Detected change data |
---
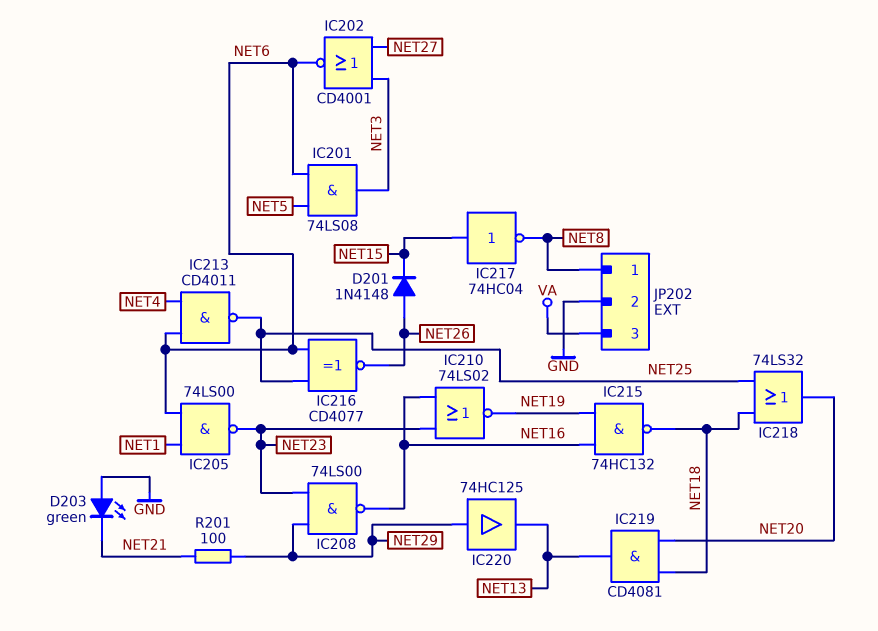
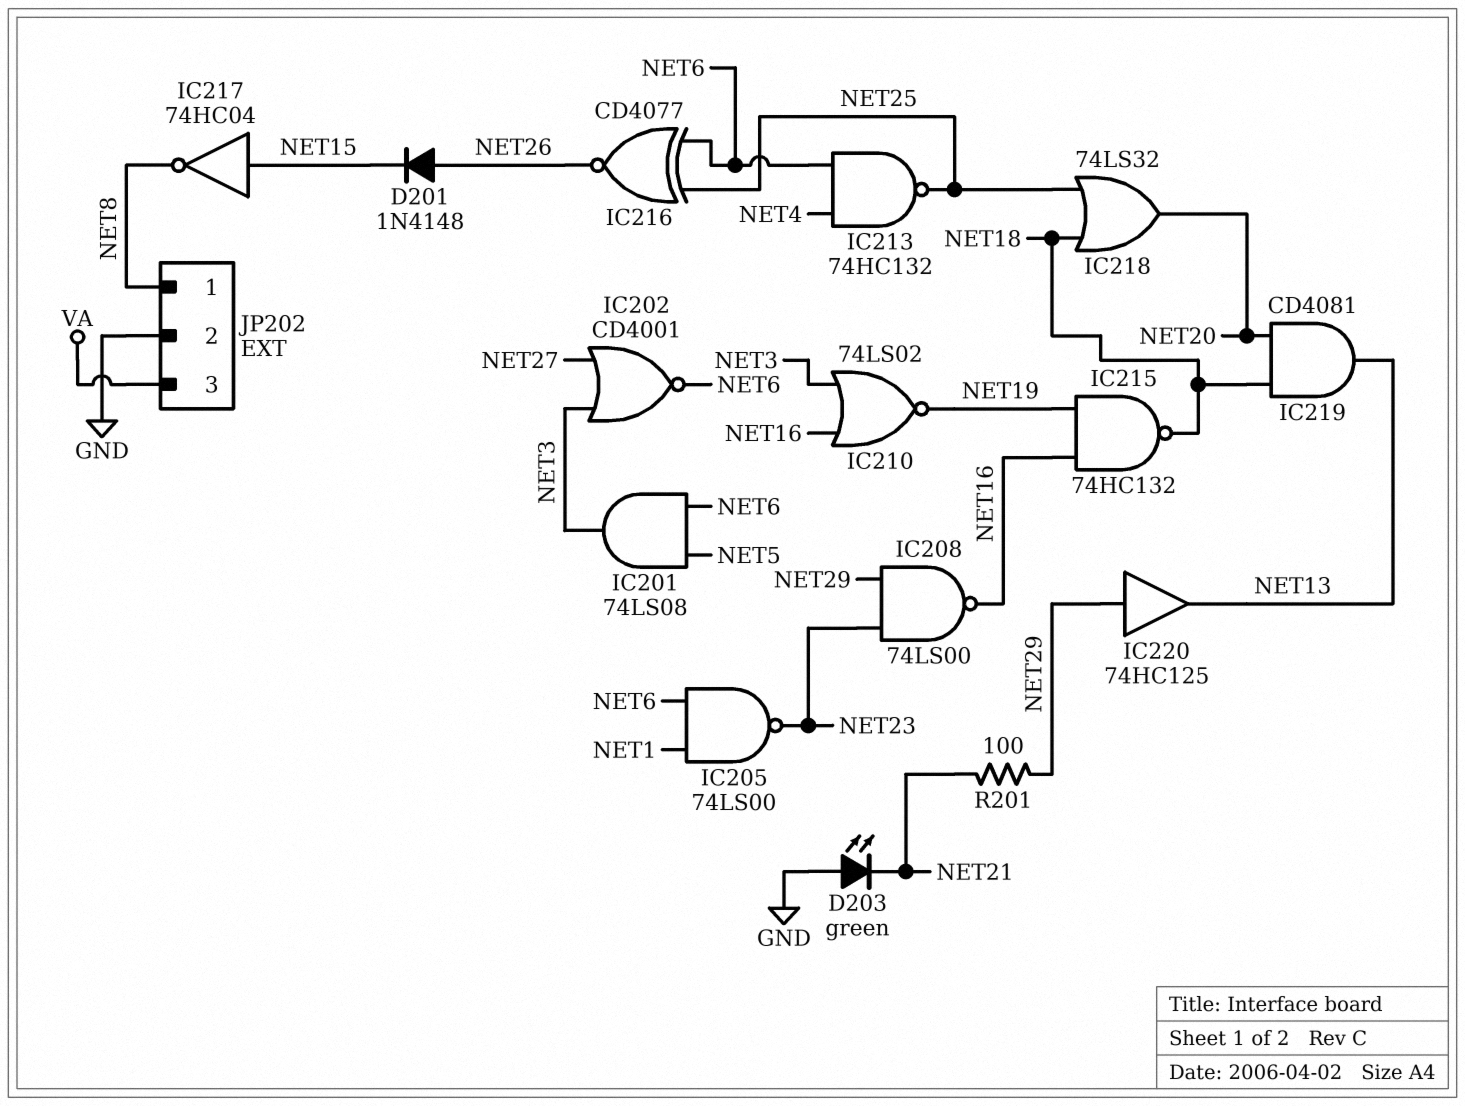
IC210: NOR 74LS02 (in NET16, in NET23, out NET19) -> NOR 74LS02 (in NET3, in NET16, out NET19)
IC213: NAND CD4011 (in NET4, in NET6, out NET25) -> NAND 74HC132 (in NET4, in NET6, out NET25)

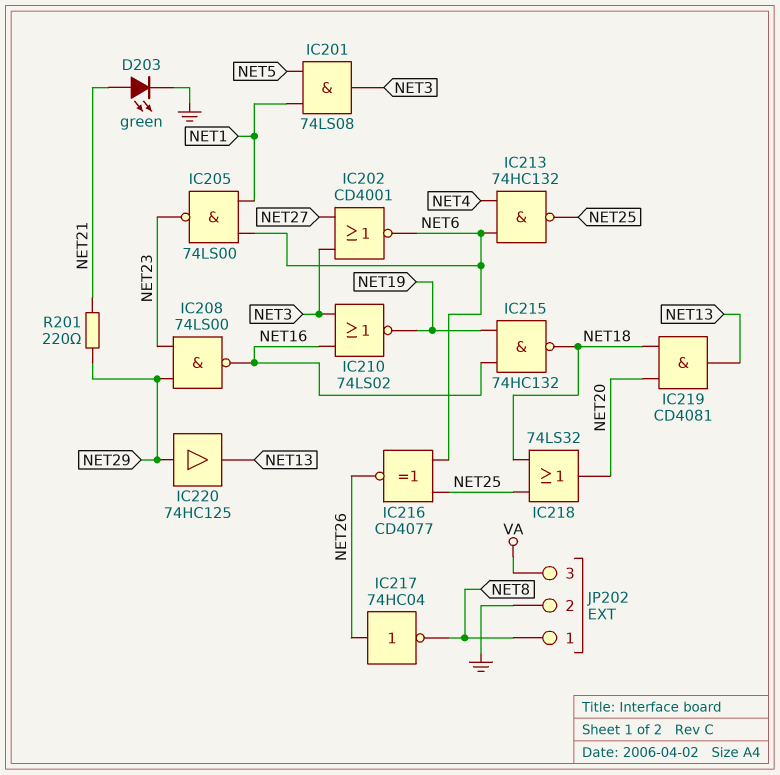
D201: diode 1N4148 (A NET26, K NET15) -> none
D203: LED green (A GND, K NET21) -> LED green (A NET21, K GND)
IC201: AND 74LS08 (in NET5, in NET6, out NET3) -> AND 74LS08 (in NET1, in NET5, out NET3)
IC217: NOT 74HC04 (in NET15, out NET8) -> NOT 74HC04 (in NET26, out NET8)
R201: 100 (NET21, NET29) -> 220 (NET21, NET29)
---
Task statement | Reproduce the line containing "D203: LED green" and every line after it. Stop at the last line of the records, and add nothing.

Response to this exercise |
D203: LED green (A GND, K NET21) -> LED green (A NET21, K GND)
IC201: AND 74LS08 (in NET5, in NET6, out NET3) -> AND 74LS08 (in NET1, in NET5, out NET3)
IC217: NOT 74HC04 (in NET15, out NET8) -> NOT 74HC04 (in NET26, out NET8)
R201: 100 (NET21, NET29) -> 220 (NET21, NET29)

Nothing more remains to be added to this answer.